**Short exercise**
Update the material below so that "page" becomes "score", and leave every other line unchanged.

╭──

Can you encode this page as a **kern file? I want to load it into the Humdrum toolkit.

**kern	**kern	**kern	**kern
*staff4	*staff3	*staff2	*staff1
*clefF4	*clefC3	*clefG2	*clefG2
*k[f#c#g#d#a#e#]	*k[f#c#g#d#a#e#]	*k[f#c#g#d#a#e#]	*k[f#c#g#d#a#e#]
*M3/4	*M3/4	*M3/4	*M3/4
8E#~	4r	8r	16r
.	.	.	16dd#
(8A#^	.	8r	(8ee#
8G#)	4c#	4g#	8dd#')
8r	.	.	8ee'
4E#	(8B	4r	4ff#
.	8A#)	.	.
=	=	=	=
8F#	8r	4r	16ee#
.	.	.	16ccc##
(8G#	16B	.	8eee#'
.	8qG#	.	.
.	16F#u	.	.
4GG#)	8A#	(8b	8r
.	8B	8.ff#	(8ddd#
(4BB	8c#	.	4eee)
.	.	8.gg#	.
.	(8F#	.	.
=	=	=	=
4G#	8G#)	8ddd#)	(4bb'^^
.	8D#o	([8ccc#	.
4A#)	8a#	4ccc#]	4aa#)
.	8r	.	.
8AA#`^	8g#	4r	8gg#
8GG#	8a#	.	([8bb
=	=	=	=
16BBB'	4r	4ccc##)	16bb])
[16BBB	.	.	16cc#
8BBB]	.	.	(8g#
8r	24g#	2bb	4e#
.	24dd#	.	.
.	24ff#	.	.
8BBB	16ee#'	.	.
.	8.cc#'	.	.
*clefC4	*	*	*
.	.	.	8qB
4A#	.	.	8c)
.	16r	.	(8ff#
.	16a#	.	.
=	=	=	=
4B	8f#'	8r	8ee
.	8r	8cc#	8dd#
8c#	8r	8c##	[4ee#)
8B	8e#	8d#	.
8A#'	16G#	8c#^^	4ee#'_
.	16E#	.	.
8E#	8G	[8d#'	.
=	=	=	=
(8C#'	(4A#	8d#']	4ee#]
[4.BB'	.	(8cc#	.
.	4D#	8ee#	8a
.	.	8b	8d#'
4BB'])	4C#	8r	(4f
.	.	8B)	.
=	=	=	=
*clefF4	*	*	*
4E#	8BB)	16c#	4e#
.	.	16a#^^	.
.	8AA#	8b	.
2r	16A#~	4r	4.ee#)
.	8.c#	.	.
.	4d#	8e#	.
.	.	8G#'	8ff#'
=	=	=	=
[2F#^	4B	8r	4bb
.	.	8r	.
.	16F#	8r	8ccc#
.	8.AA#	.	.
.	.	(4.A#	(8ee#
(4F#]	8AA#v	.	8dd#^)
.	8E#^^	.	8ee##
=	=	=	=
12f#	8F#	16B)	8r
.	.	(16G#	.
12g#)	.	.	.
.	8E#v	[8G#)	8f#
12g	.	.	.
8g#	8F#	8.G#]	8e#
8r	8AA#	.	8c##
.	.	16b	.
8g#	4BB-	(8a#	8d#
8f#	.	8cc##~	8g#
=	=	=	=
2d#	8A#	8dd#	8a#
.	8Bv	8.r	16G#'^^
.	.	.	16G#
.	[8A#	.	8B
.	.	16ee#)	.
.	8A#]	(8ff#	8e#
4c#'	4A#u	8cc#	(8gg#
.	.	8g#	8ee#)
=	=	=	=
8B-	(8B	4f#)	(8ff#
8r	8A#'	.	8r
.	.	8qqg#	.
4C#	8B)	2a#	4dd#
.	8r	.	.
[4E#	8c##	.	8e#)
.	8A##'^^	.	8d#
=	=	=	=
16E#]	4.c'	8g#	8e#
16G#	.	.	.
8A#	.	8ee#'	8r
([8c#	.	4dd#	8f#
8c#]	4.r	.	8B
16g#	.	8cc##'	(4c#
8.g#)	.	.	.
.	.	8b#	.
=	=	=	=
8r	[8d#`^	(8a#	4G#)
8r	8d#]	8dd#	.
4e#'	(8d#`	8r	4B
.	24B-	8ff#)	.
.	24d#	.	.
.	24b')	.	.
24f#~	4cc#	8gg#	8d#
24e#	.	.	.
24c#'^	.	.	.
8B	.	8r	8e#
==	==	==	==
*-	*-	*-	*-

╰──

**Result**
Can you encode this score as a **kern file? I want to load it into the Humdrum toolkit.

**kern	**kern	**kern	**kern
*staff4	*staff3	*staff2	*staff1
*clefF4	*clefC3	*clefG2	*clefG2
*k[f#c#g#d#a#e#]	*k[f#c#g#d#a#e#]	*k[f#c#g#d#a#e#]	*k[f#c#g#d#a#e#]
*M3/4	*M3/4	*M3/4	*M3/4
8E#~	4r	8r	16r
.	.	.	16dd#
(8A#^	.	8r	(8ee#
8G#)	4c#	4g#	8dd#')
8r	.	.	8ee'
4E#	(8B	4r	4ff#
.	8A#)	.	.
=	=	=	=
8F#	8r	4r	16ee#
.	.	.	16ccc##
(8G#	16B	.	8eee#'
.	8qG#	.	.
.	16F#u	.	.
4GG#)	8A#	(8b	8r
.	8B	8.ff#	(8ddd#
(4BB	8c#	.	4eee)
.	.	8.gg#	.
.	(8F#	.	.
=	=	=	=
4G#	8G#)	8ddd#)	(4bb'^^
.	8D#o	([8ccc#	.
4A#)	8a#	4ccc#]	4aa#)
.	8r	.	.
8AA#`^	8g#	4r	8gg#
8GG#	8a#	.	([8bb
=	=	=	=
16BBB'	4r	4ccc##)	16bb])
[16BBB	.	.	16cc#
8BBB]	.	.	(8g#
8r	24g#	2bb	4e#
.	24dd#	.	.
.	24ff#	.	.
8BBB	16ee#'	.	.
.	8.cc#'	.	.
*clefC4	*	*	*
.	.	.	8qB
4A#	.	.	8c)
.	16r	.	(8ff#
.	16a#	.	.
=	=	=	=
4B	8f#'	8r	8ee
.	8r	8cc#	8dd#
8c#	8r	8c##	[4ee#)
8B	8e#	8d#	.
8A#'	16G#	8c#^^	4ee#'_
.	16E#	.	.
8E#	8G	[8d#'	.
=	=	=	=
(8C#'	(4A#	8d#']	4ee#]
[4.BB'	.	(8cc#	.
.	4D#	8ee#	8a
.	.	8b	8d#'
4BB'])	4C#	8r	(4f
.	.	8B)	.
=	=	=	=
*clefF4	*	*	*
4E#	8BB)	16c#	4e#
.	.	16a#^^	.
.	8AA#	8b	.
2r	16A#~	4r	4.ee#)
.	8.c#	.	.
.	4d#	8e#	.
.	.	8G#'	8ff#'
=	=	=	=
[2F#^	4B	8r	4bb
.	.	8r	.
.	16F#	8r	8ccc#
.	8.AA#	.	.
.	.	(4.A#	(8ee#
(4F#]	8AA#v	.	8dd#^)
.	8E#^^	.	8ee##
=	=	=	=
12f#	8F#	16B)	8r
.	.	(16G#	.
12g#)	.	.	.
.	8E#v	[8G#)	8f#
12g	.	.	.
8g#	8F#	8.G#]	8e#
8r	8AA#	.	8c##
.	.	16b	.
8g#	4BB-	(8a#	8d#
8f#	.	8cc##~	8g#
=	=	=	=
2d#	8A#	8dd#	8a#
.	8Bv	8.r	16G#'^^
.	.	.	16G#
.	[8A#	.	8B
.	.	16ee#)	.
.	8A#]	(8ff#	8e#
4c#'	4A#u	8cc#	(8gg#
.	.	8g#	8ee#)
=	=	=	=
8B-	(8B	4f#)	(8ff#
8r	8A#'	.	8r
.	.	8qqg#	.
4C#	8B)	2a#	4dd#
.	8r	.	.
[4E#	8c##	.	8e#)
.	8A##'^^	.	8d#
=	=	=	=
16E#]	4.c'	8g#	8e#
16G#	.	.	.
8A#	.	8ee#'	8r
([8c#	.	4dd#	8f#
8c#]	4.r	.	8B
16g#	.	8cc##'	(4c#
8.g#)	.	.	.
.	.	8b#	.
=	=	=	=
8r	[8d#`^	(8a#	4G#)
8r	8d#]	8dd#	.
4e#'	(8d#`	8r	4B
.	24B-	8ff#)	.
.	24d#	.	.
.	24b')	.	.
24f#~	4cc#	8gg#	8d#
24e#	.	.	.
24c#'^	.	.	.
8B	.	8r	8e#
==	==	==	==
*-	*-	*-	*-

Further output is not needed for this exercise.